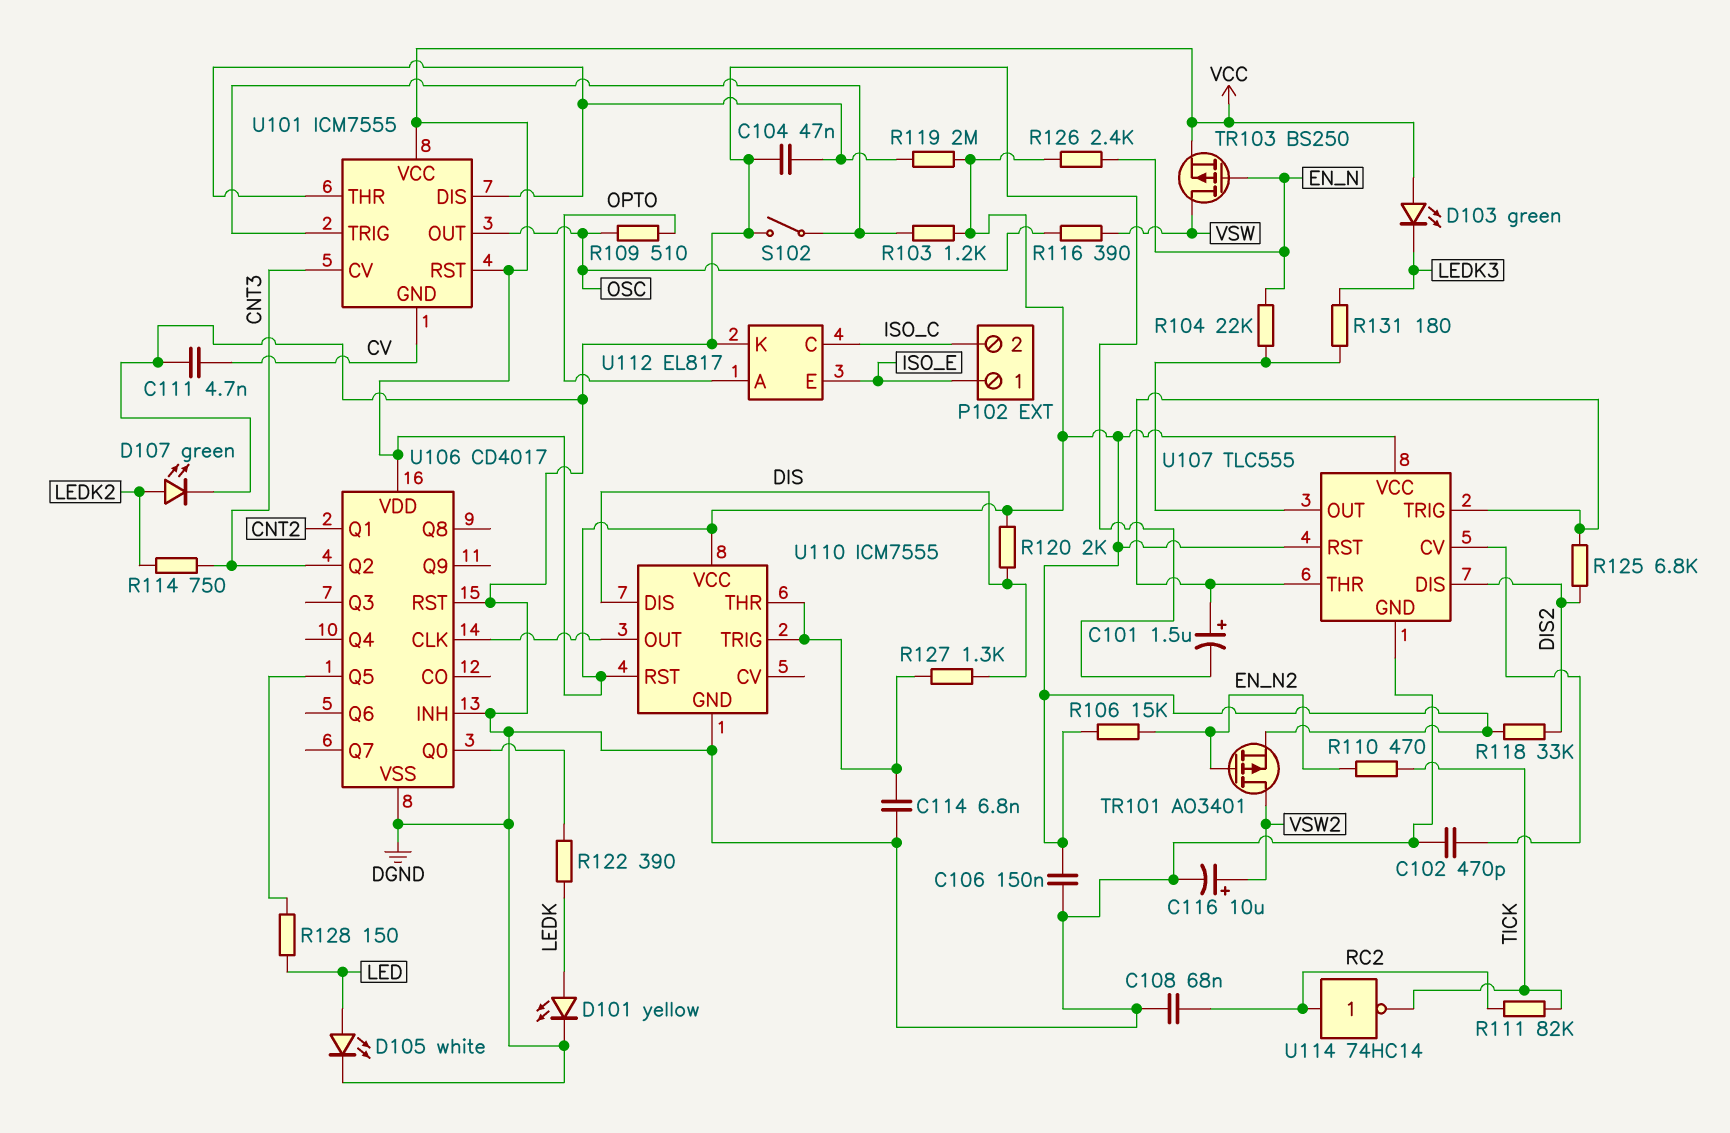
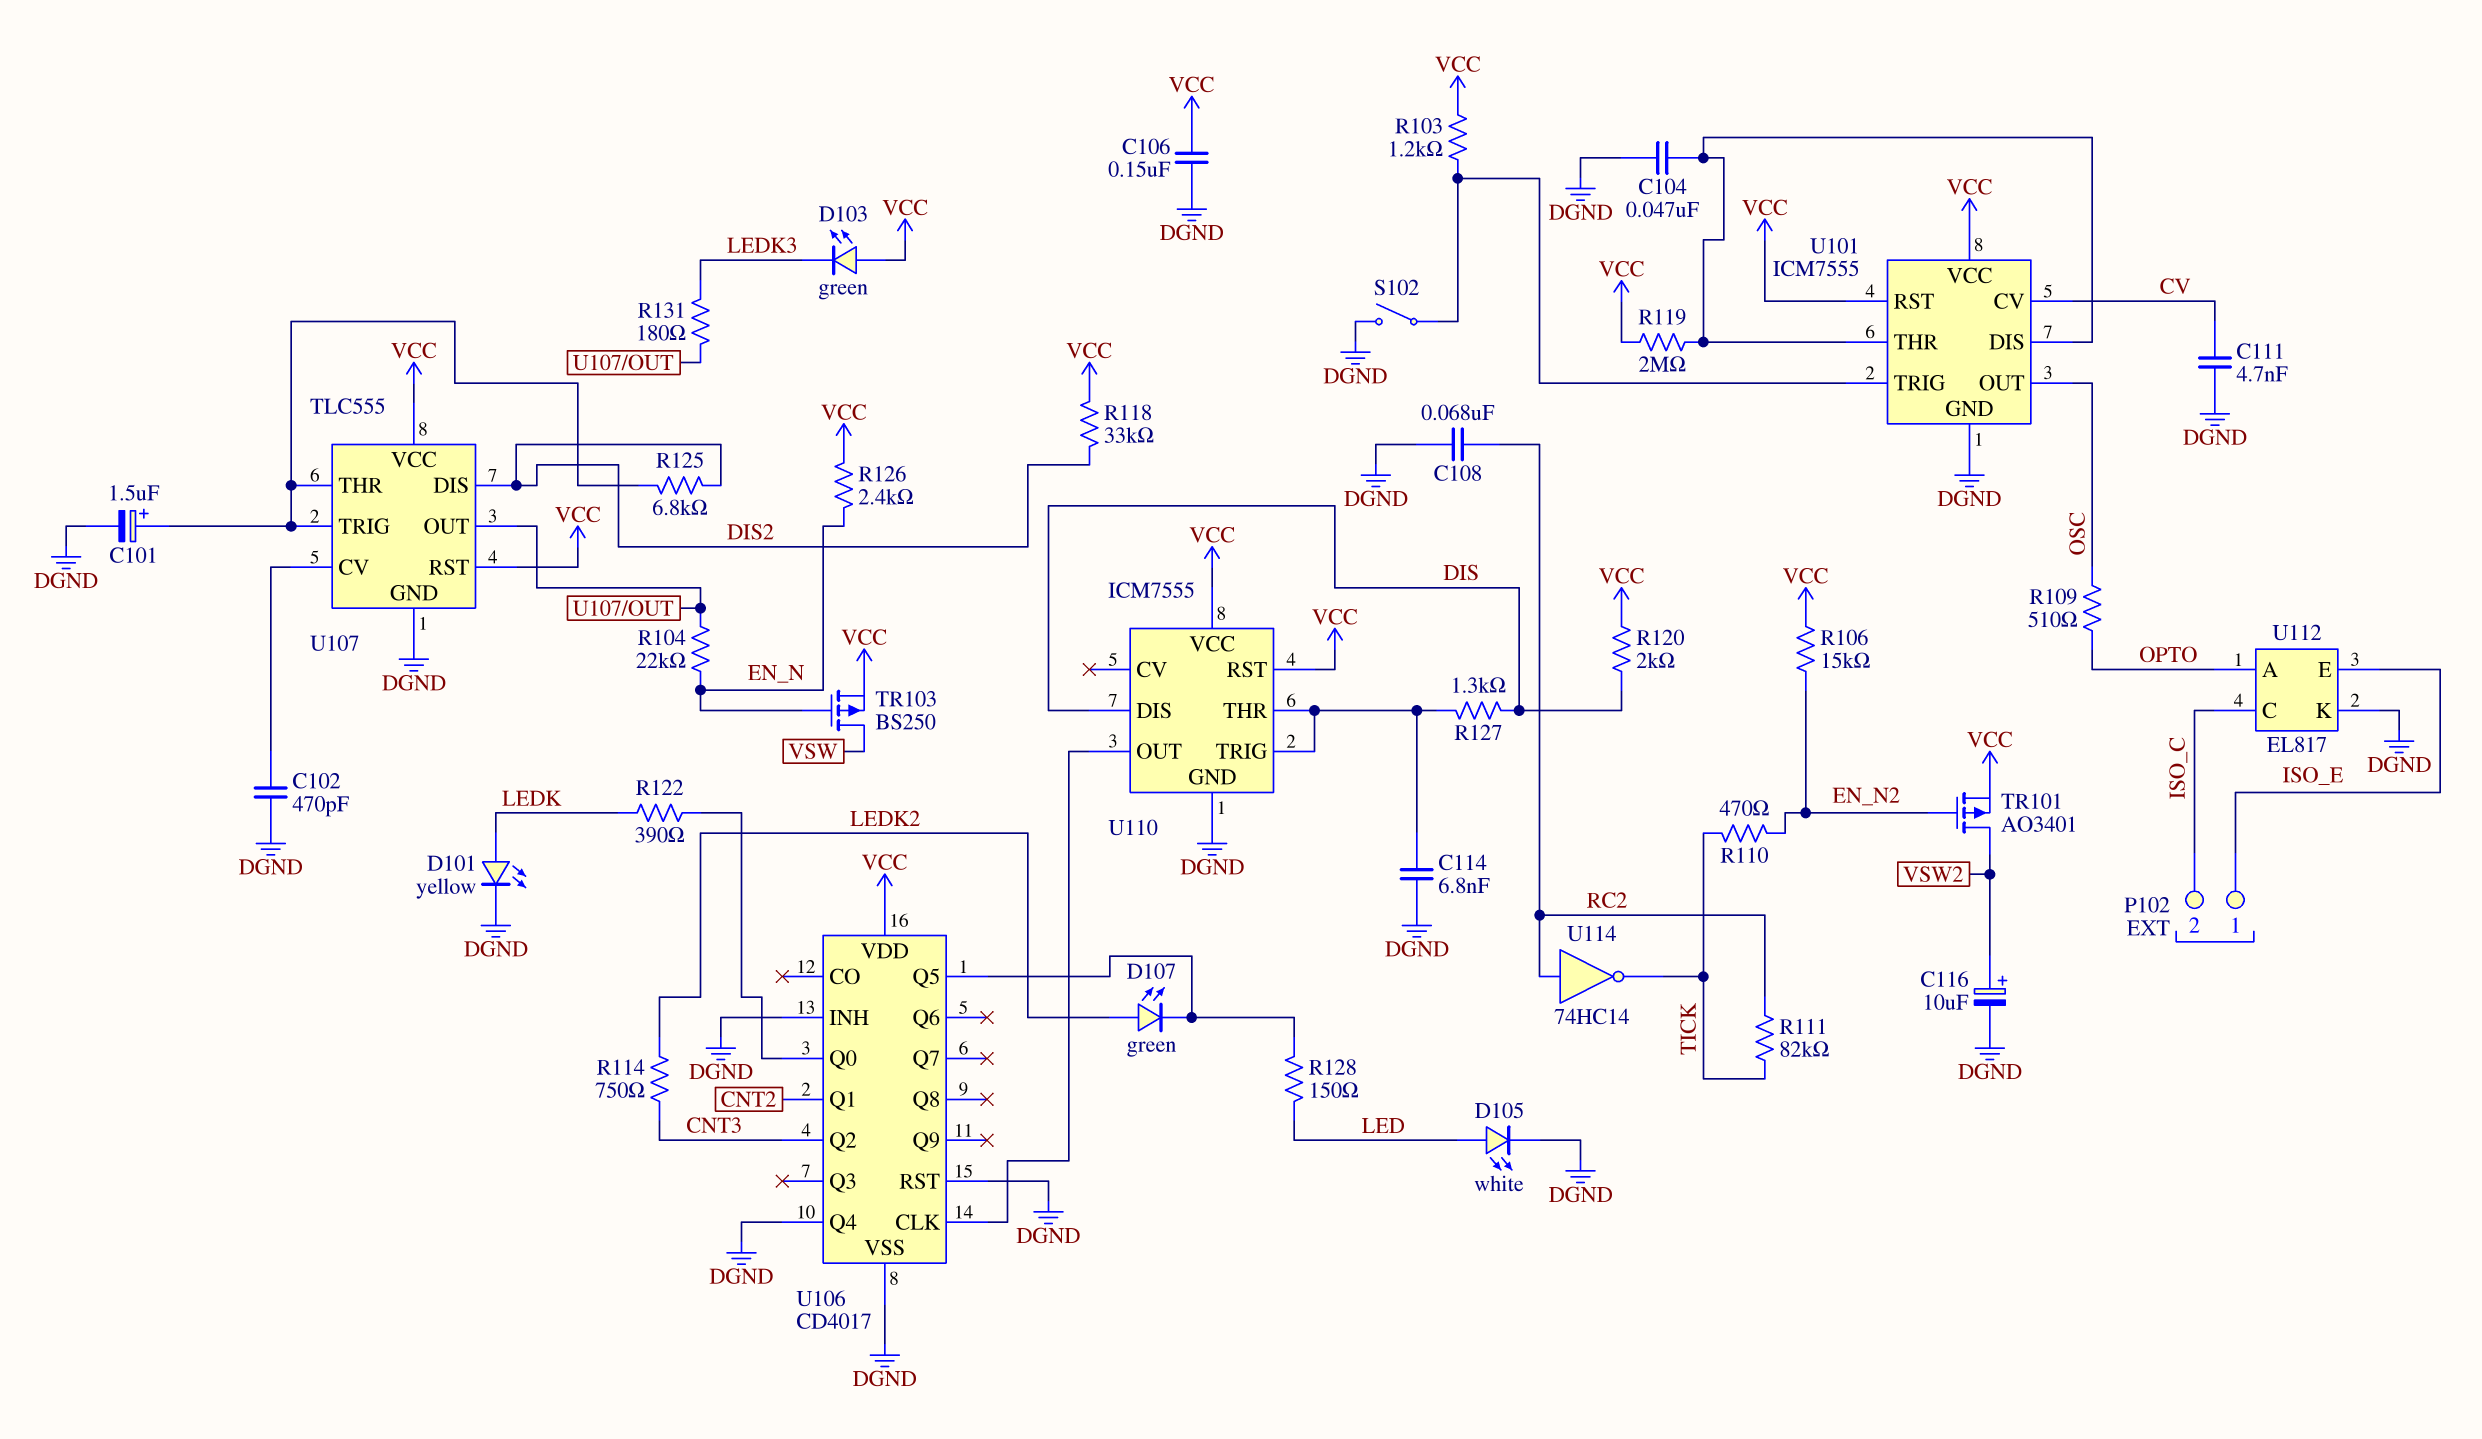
D107: LED green (A LEDK2, K DGND) -> LED green (A LEDK2, K U106/Q5)
R116: 390 (OSC, VSW) -> none
U101 pin CV: CNT3 -> CV
U101 pin GND: CV -> DGND
U106 pin Q4: none -> DGND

···

- [EXERCISE BRIEF]: Would you retype the listing above exactly, omitting its pictures?

- [SOLVED PROBLEM]:
D107: LED green (A LEDK2, K DGND) -> LED green (A LEDK2, K U106/Q5)
R116: 390 (OSC, VSW) -> none
U101 pin CV: CNT3 -> CV
U101 pin GND: CV -> DGND
U106 pin Q4: none -> DGND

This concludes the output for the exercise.